**Input data:**
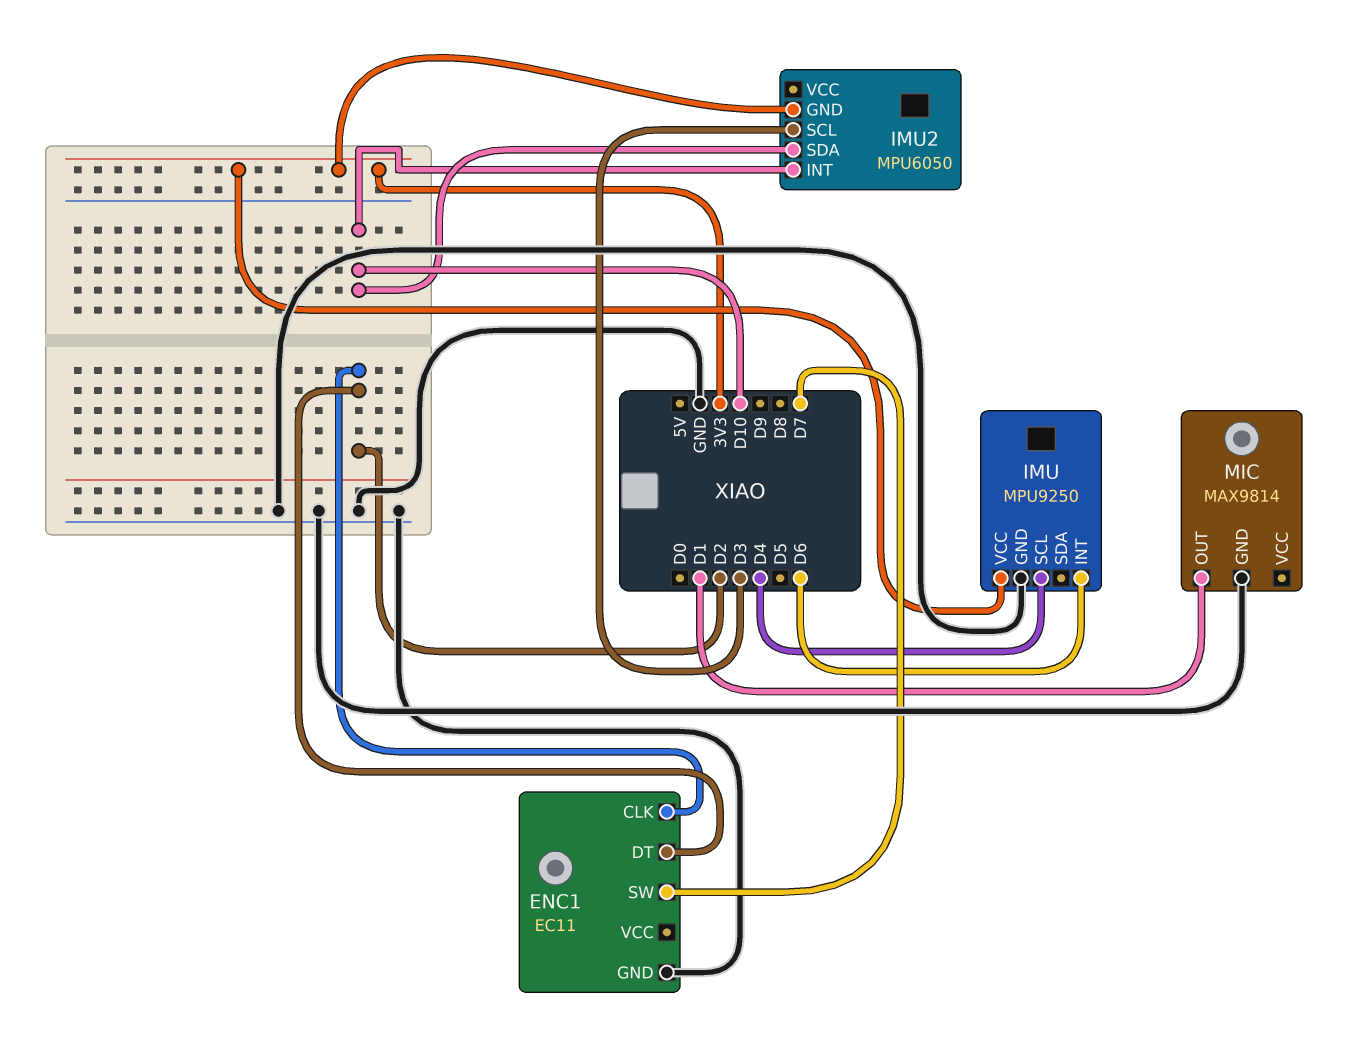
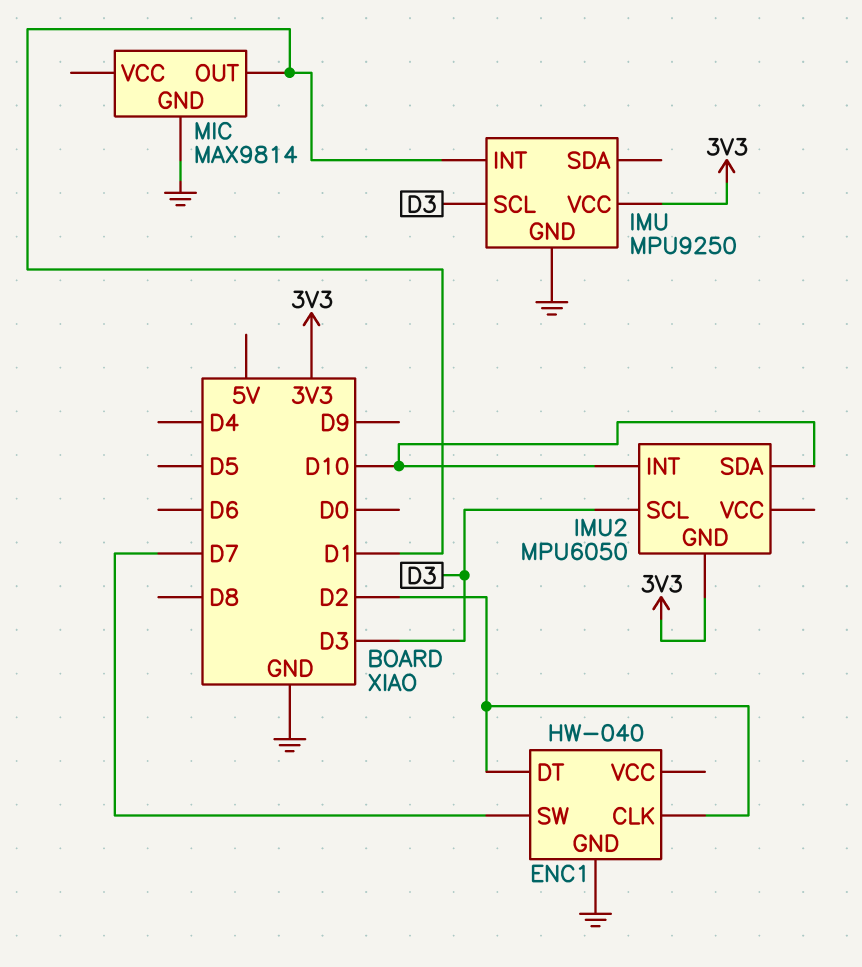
ENC1: EC11 -> HW-040
IMU pin INT: D6 -> D1
IMU pin SCL: D4 -> D3

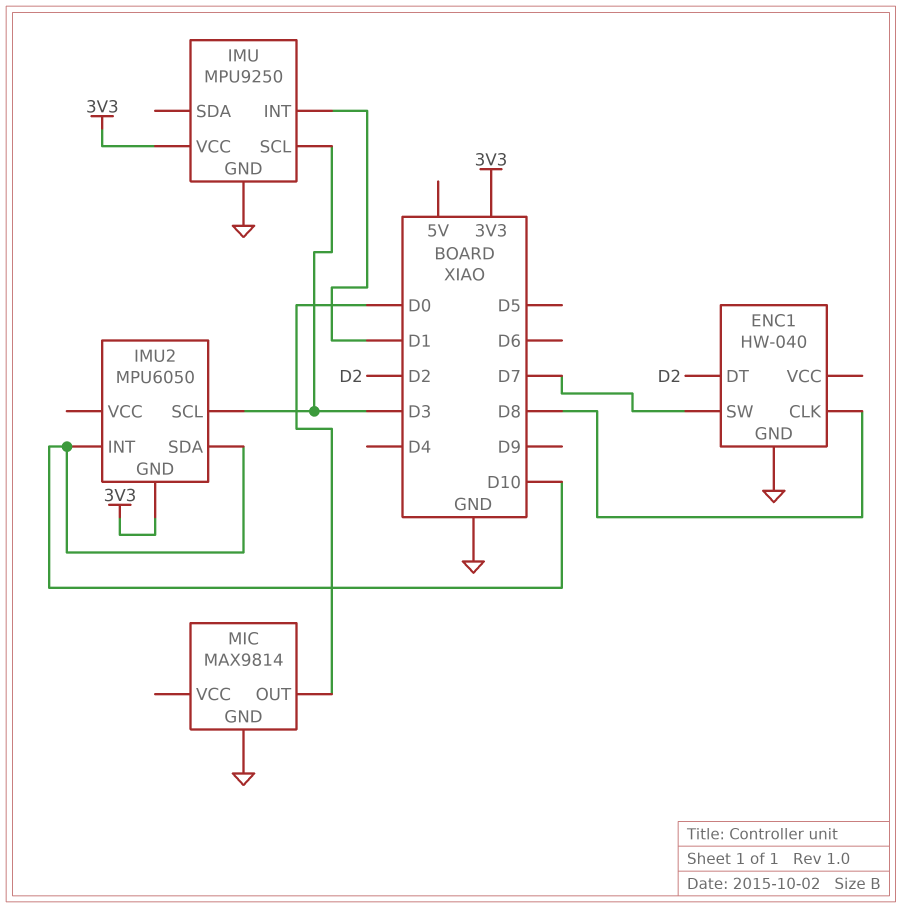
ENC1 pin CLK: D2 -> D8
MIC pin OUT: D1 -> D0

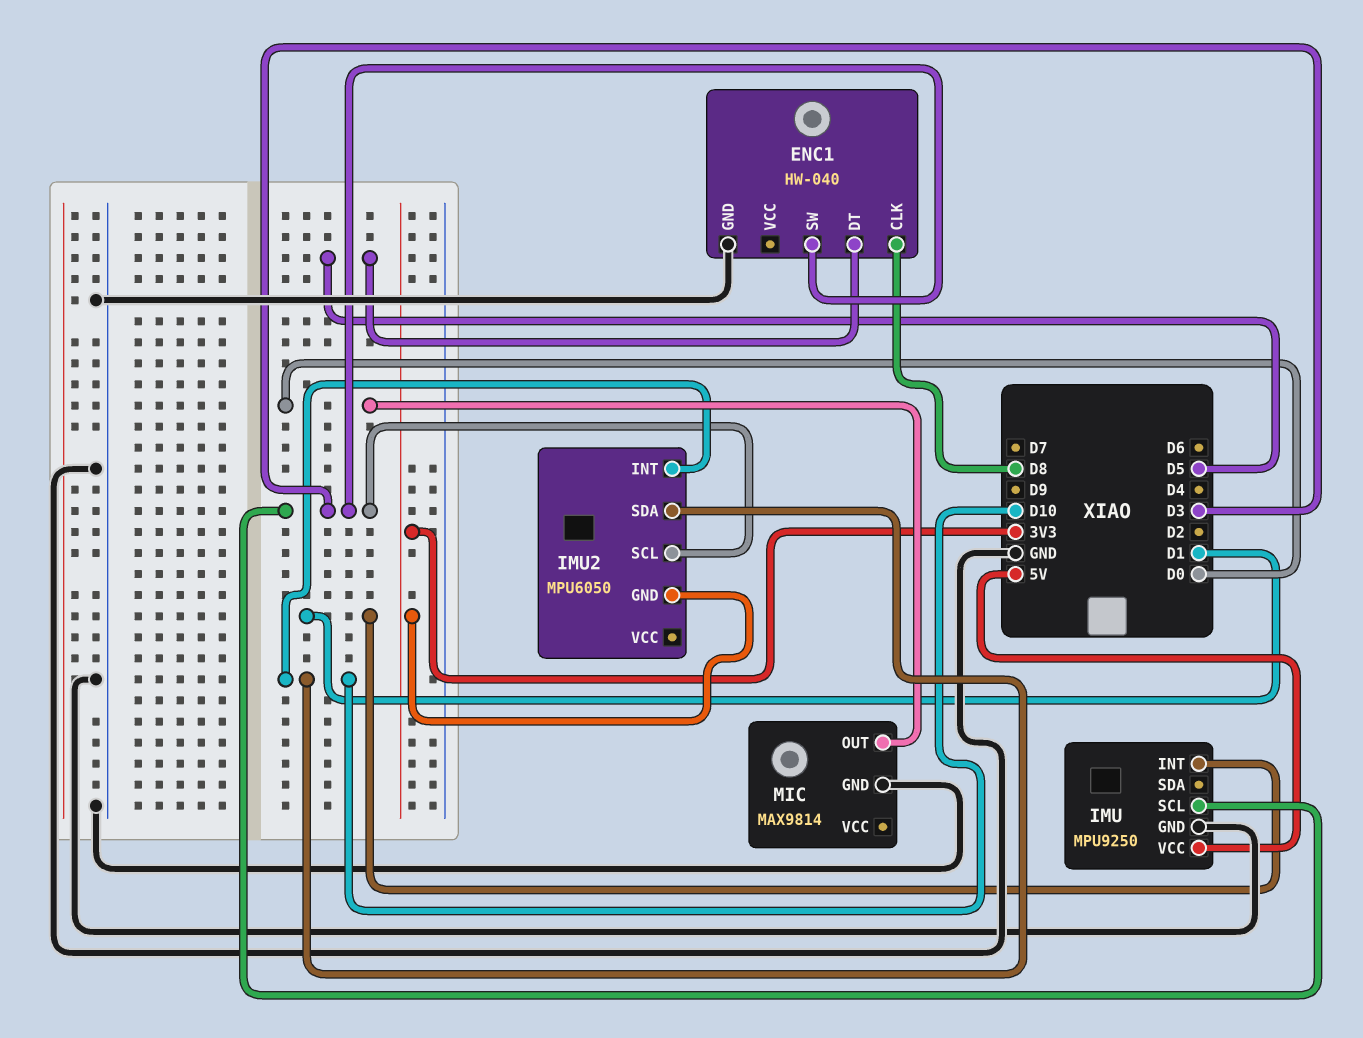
ENC1 pin DT: D2 -> D5
ENC1 pin SW: D7 -> D3
IMU pin VCC: 3V3 -> 5V

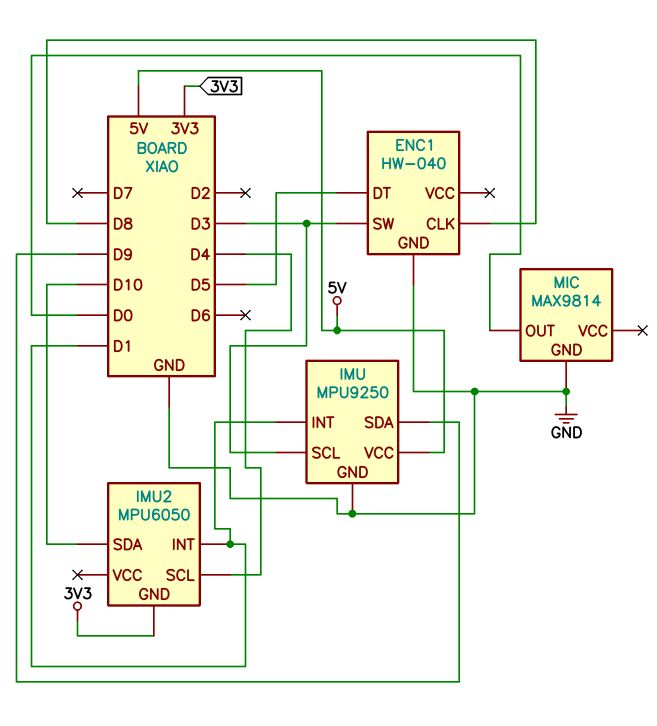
IMU pin SDA: none -> D9
IMU2 pin INT: D10 -> D1
IMU2 pin SCL: D3 -> D4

**Exercise instructions:** What is needed is an exact repetition of every line from the line with "IMU pin SCL: D4 -> D3" to the end of the data above, both ends included, with no pictures.

**Exercise response:**
IMU pin SCL: D4 -> D3

ENC1 pin CLK: D2 -> D8
MIC pin OUT: D1 -> D0

ENC1 pin DT: D2 -> D5
ENC1 pin SW: D7 -> D3
IMU pin VCC: 3V3 -> 5V

IMU pin SDA: none -> D9
IMU2 pin INT: D10 -> D1
IMU2 pin SCL: D3 -> D4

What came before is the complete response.